*Recorded data:*
*-*-*

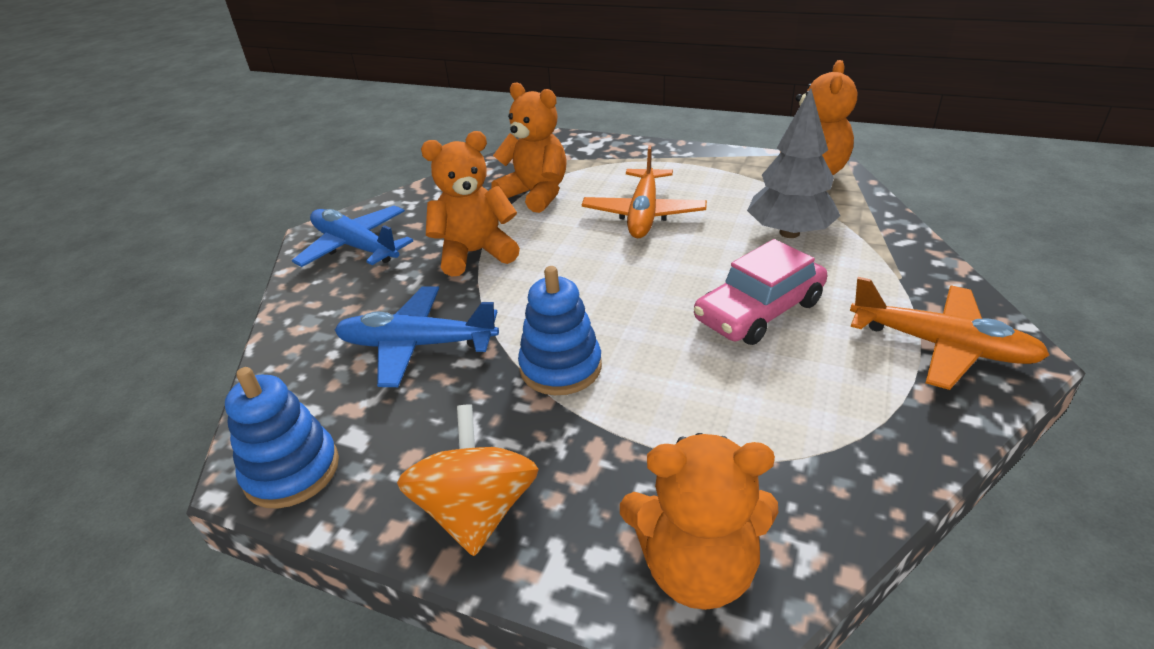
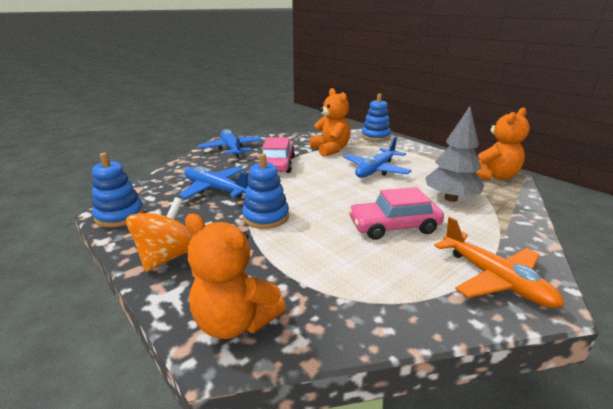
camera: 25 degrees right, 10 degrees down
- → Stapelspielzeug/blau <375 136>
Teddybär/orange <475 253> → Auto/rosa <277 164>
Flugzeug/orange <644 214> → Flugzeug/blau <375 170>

*-*-*

*What you should do:*
Only the lines of the data holding the string "orange" are wanted; copy each of them.

*Expected answer:*
Teddybär/orange <475 253> → Auto/rosa <277 164>
Flugzeug/orange <644 214> → Flugzeug/blau <375 170>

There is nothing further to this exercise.